## Supplied information
-=-=-=-=-
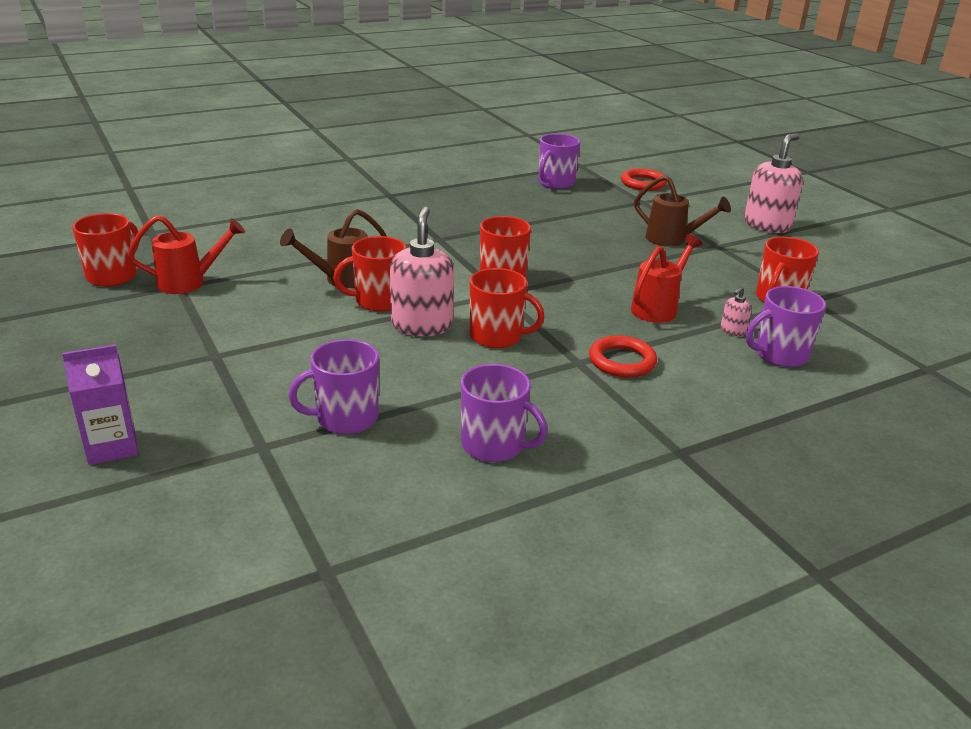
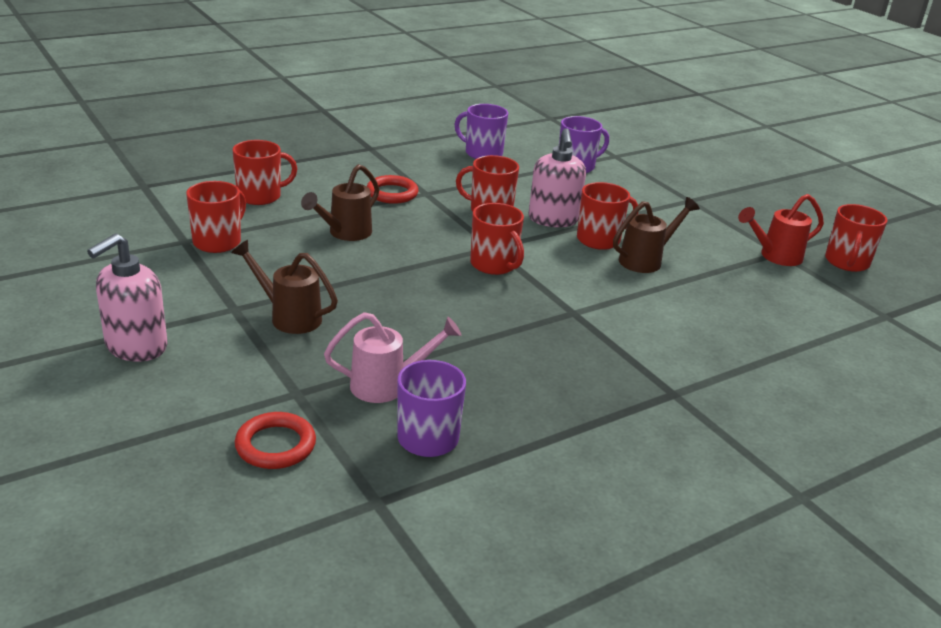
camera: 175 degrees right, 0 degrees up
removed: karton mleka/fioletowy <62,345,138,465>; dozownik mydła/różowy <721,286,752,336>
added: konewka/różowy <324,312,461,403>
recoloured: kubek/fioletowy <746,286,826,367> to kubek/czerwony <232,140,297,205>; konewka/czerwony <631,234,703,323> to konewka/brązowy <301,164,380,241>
-=-=-=-=-
## Exercise instructions
From the line containing "added: konewka/różowy <324,312,461,403>" to the last line of the listing, write everything out exactly. Nothing outside that stretch belongs.

## Solution to this problem
added: konewka/różowy <324,312,461,403>
recoloured: kubek/fioletowy <746,286,826,367> to kubek/czerwony <232,140,297,205>; konewka/czerwony <631,234,703,323> to konewka/brązowy <301,164,380,241>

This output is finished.